### Action item:
Quote the lines below from the one containing "R105: 430 (EN, LED) -> 270 (EN, LED)" to the final line, both ends included; exclude the pictures.
*** Opening of Dataset records ***
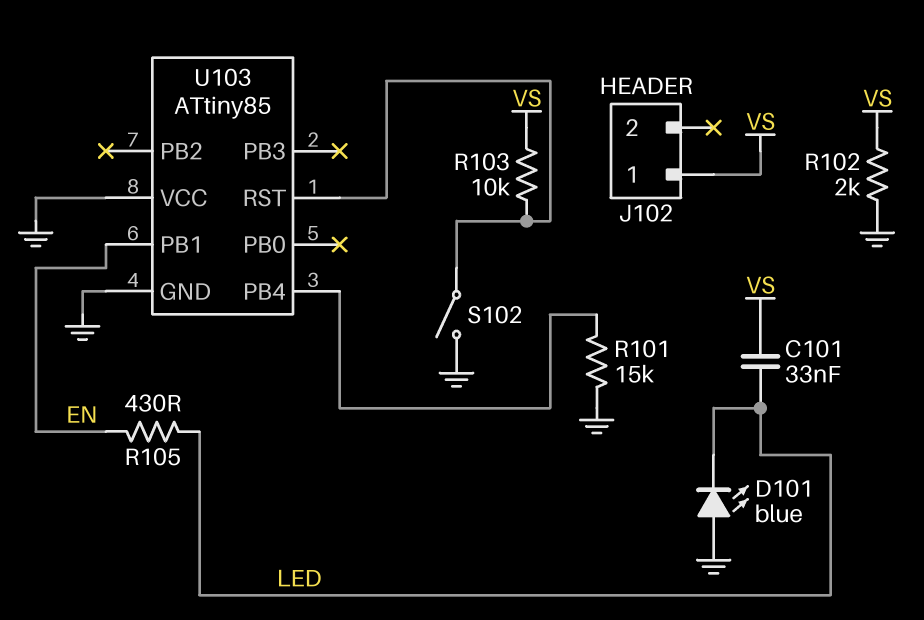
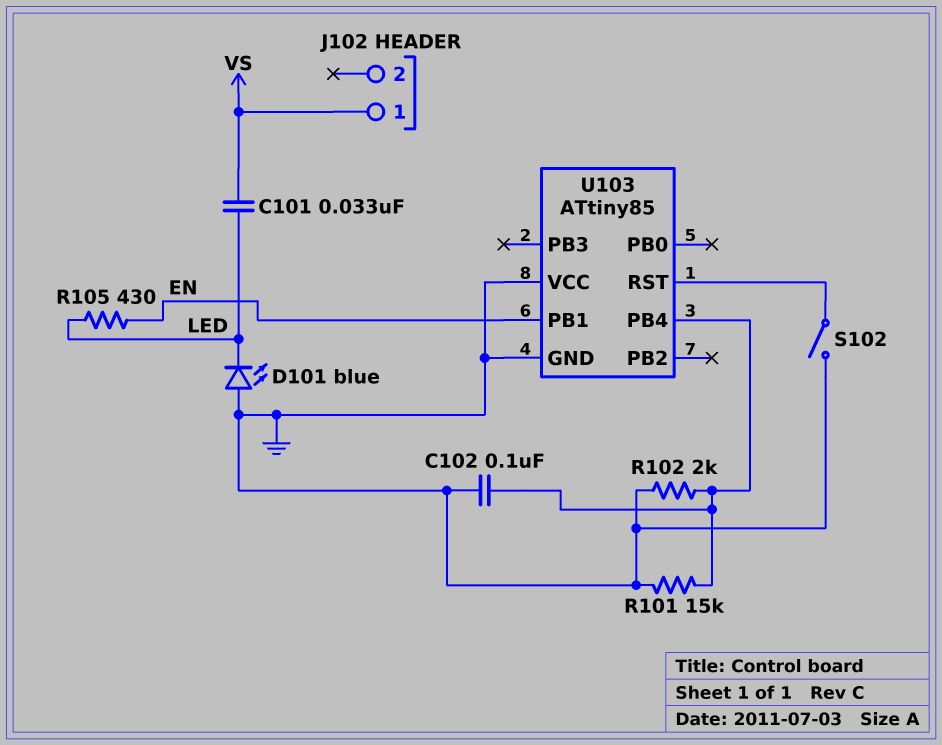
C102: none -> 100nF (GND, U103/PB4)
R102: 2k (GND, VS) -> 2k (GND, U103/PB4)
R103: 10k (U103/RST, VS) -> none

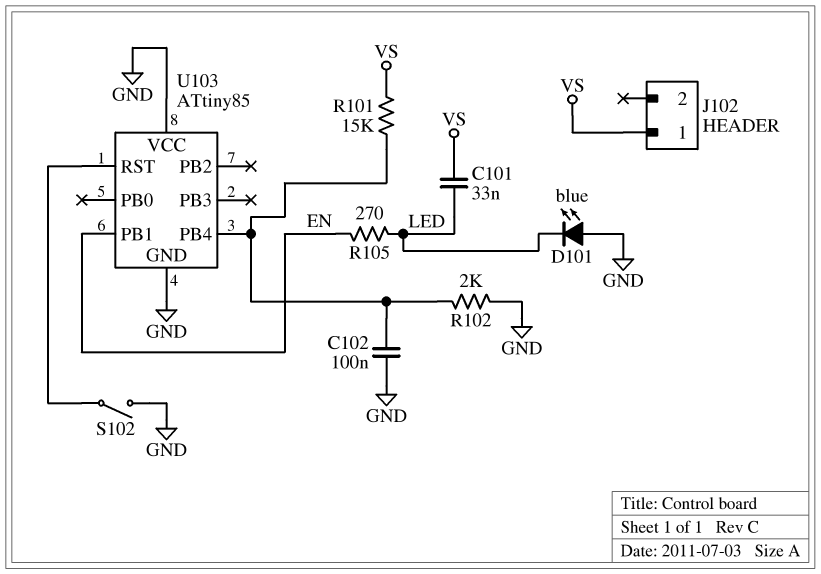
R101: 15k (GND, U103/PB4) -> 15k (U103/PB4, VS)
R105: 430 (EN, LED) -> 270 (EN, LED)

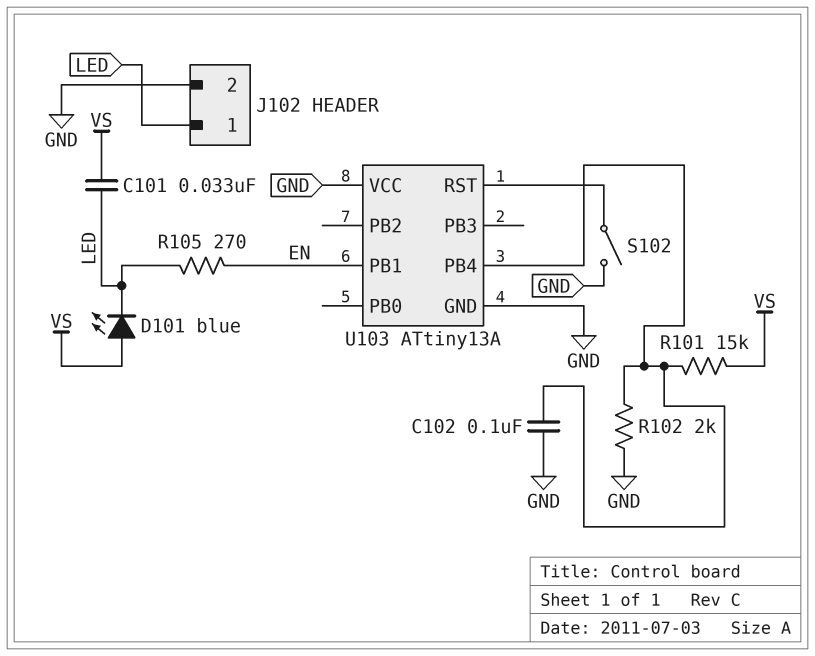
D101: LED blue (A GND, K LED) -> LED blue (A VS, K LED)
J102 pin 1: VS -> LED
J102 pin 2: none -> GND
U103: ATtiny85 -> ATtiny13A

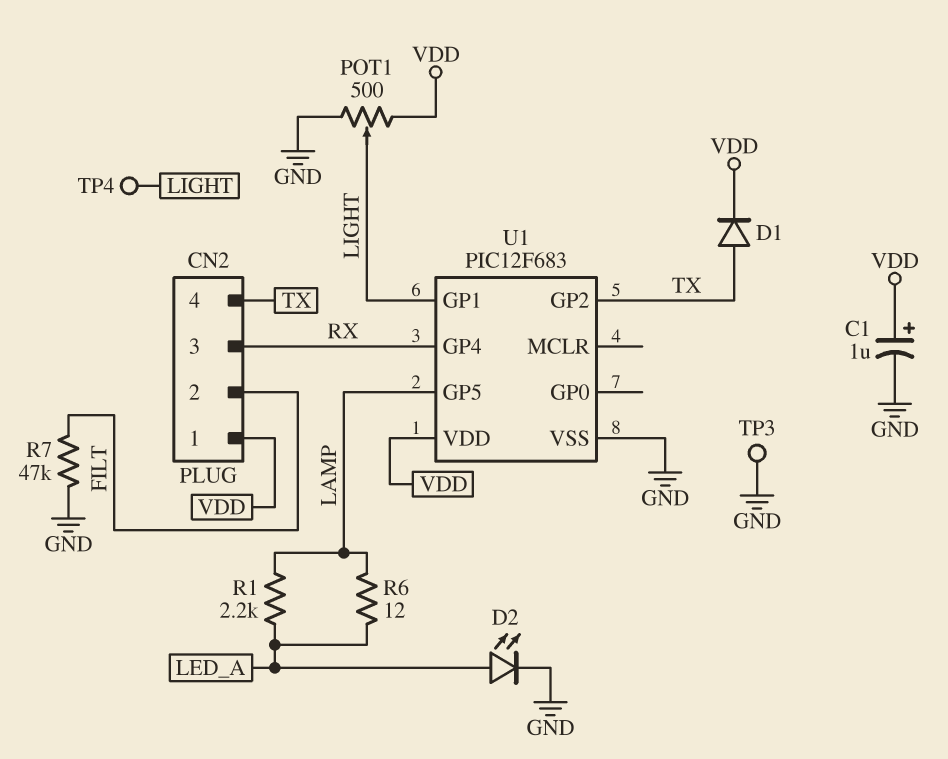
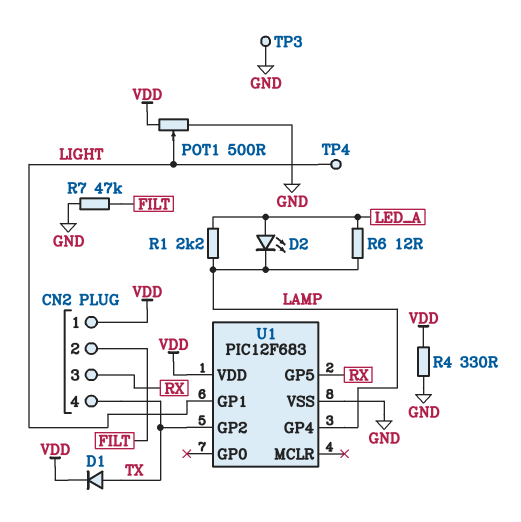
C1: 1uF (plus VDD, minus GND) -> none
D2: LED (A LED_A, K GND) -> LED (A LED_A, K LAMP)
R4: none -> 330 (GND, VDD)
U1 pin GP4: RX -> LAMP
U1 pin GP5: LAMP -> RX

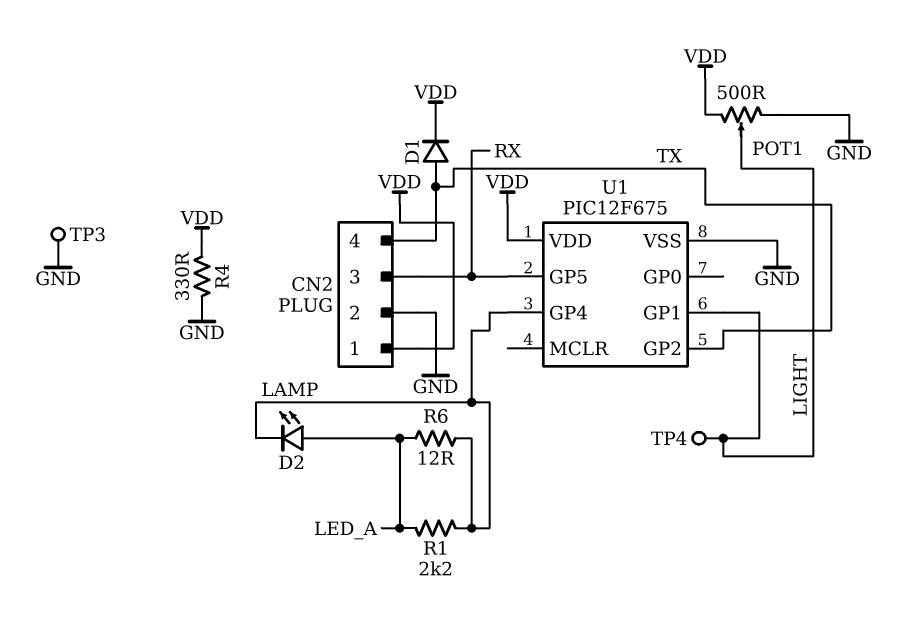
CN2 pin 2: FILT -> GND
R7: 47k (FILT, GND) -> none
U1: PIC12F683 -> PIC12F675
*** Close of Dataset records ***
### Result of this task:
R105: 430 (EN, LED) -> 270 (EN, LED)

D101: LED blue (A GND, K LED) -> LED blue (A VS, K LED)
J102 pin 1: VS -> LED
J102 pin 2: none -> GND
U103: ATtiny85 -> ATtiny13A

C1: 1uF (plus VDD, minus GND) -> none
D2: LED (A LED_A, K GND) -> LED (A LED_A, K LAMP)
R4: none -> 330 (GND, VDD)
U1 pin GP4: RX -> LAMP
U1 pin GP5: LAMP -> RX

CN2 pin 2: FILT -> GND
R7: 47k (FILT, GND) -> none
U1: PIC12F683 -> PIC12F675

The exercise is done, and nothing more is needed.